Task statement
Scan the listing for "yellow" and copy out each line that has it.

Stored data

_ _ _ _ _ _ _

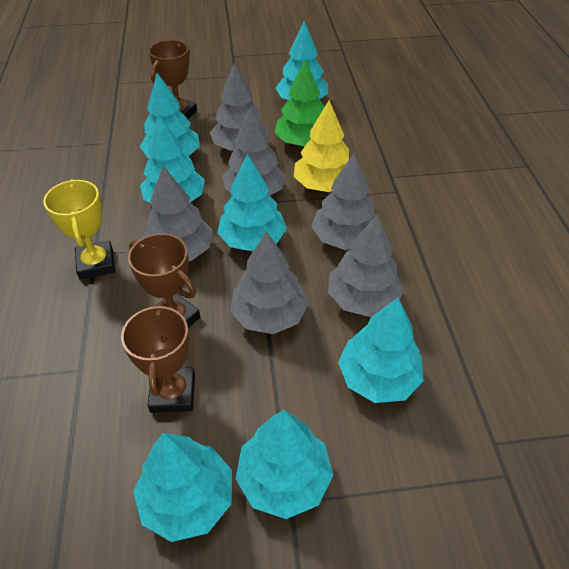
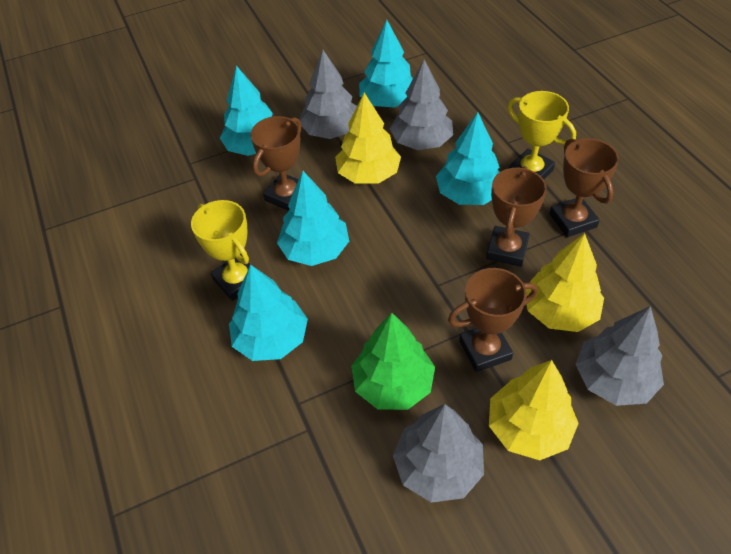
brown trophy: 3 -> 4
grey tree: 6 -> 4
turquoise tree: 7 -> 5
yellow tree: 1 -> 3
yellow trophy: 1 -> 2

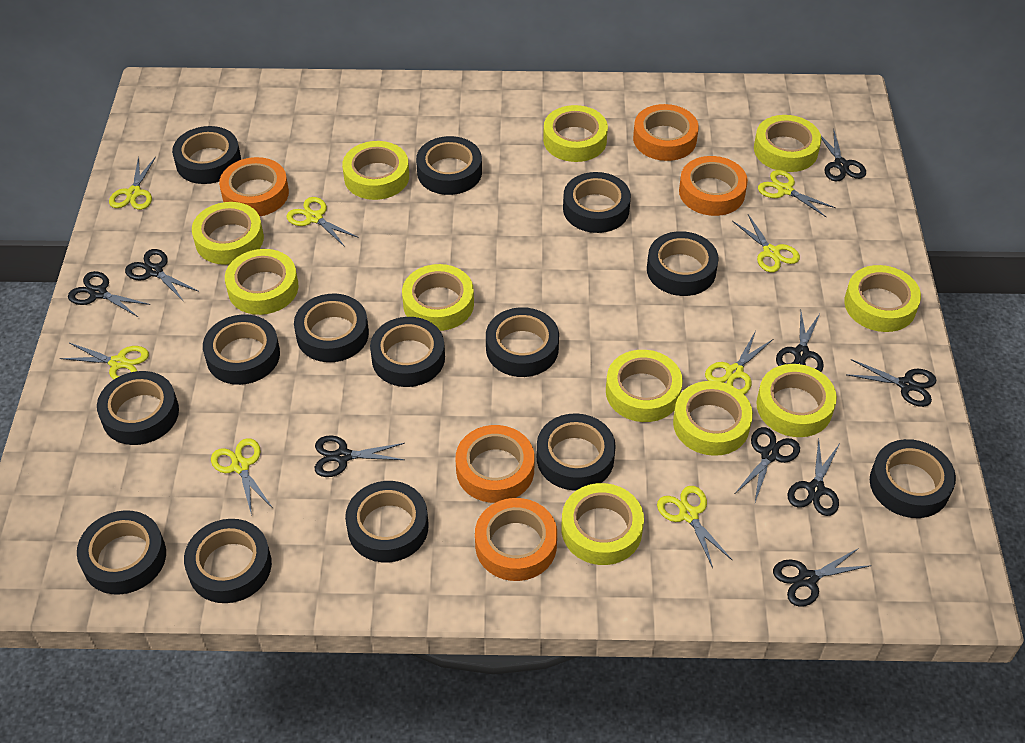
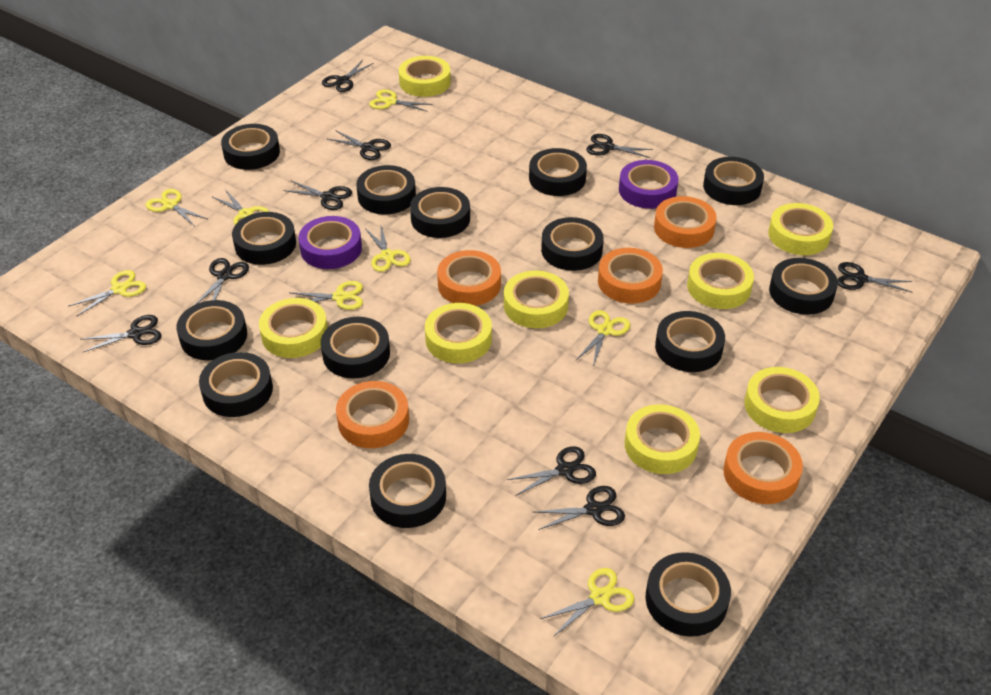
purple tape: 0 -> 2
yellow tape: 11 -> 8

_ _ _ _ _ _ _

Answer box
yellow tree: 1 -> 3
yellow trophy: 1 -> 2
yellow tape: 11 -> 8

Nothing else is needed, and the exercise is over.